Coordinate-based object records:
# # # #
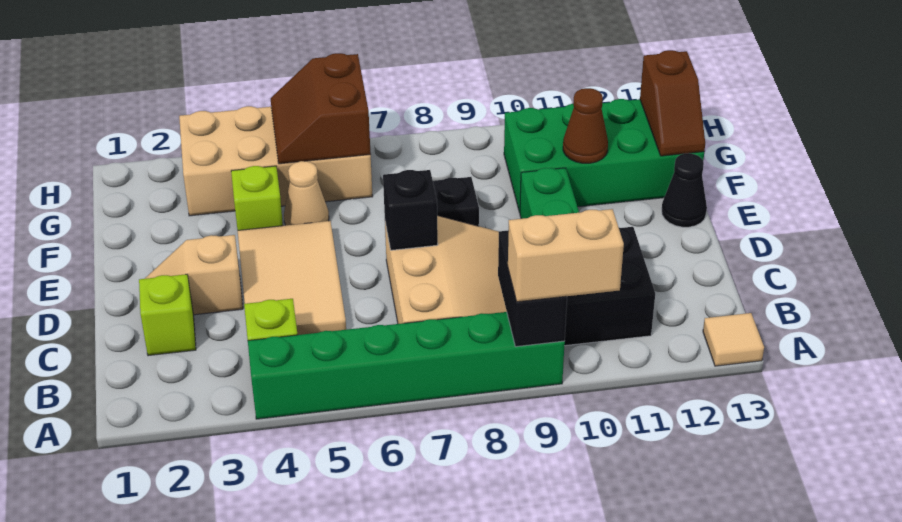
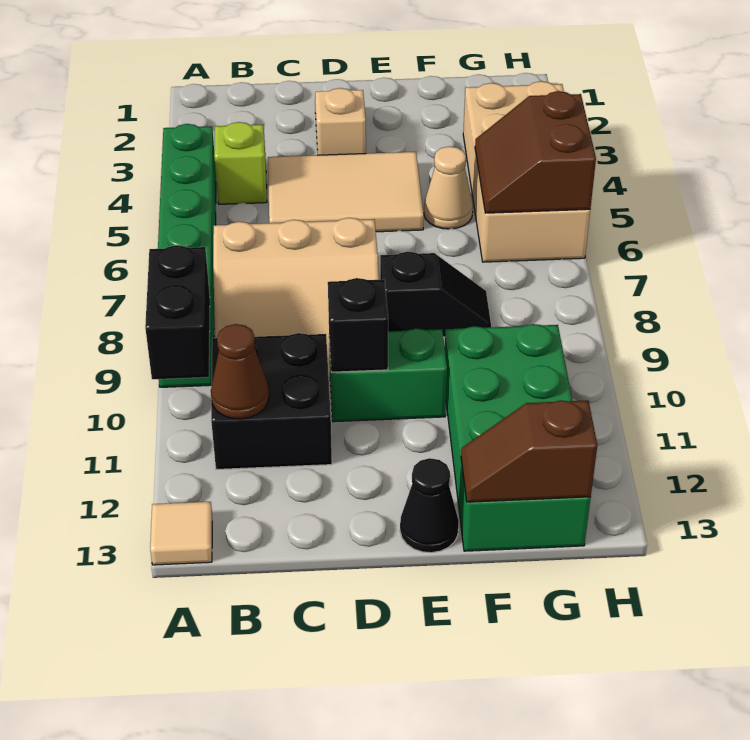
black 1x2 brick [498,230,567,347] -> black 1x2 brick turned to [145,245,210,379]
tan 1x2 brick [508,209,624,302] -> none
lime 1x1 brick [139,274,196,356] -> none
black 1x1 brick [383,170,438,250] -> black 1x1 brick moved to [328,278,388,372]
lime 1x1 brick [231,166,283,230] -> none
brown 1x1 cone [563,88,608,163] -> brown 1x1 cone moved to [211,324,269,419]
brown 2x2 slope [271,53,371,164] -> brown 2x2 slope turned to [475,91,596,213]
# # # #
Across the entries above, find the lines with the string "none" and copy them.

**YOUR SOLUTION**:
tan 1x2 brick [508,209,624,302] -> none
lime 1x1 brick [139,274,196,356] -> none
lime 1x1 brick [231,166,283,230] -> none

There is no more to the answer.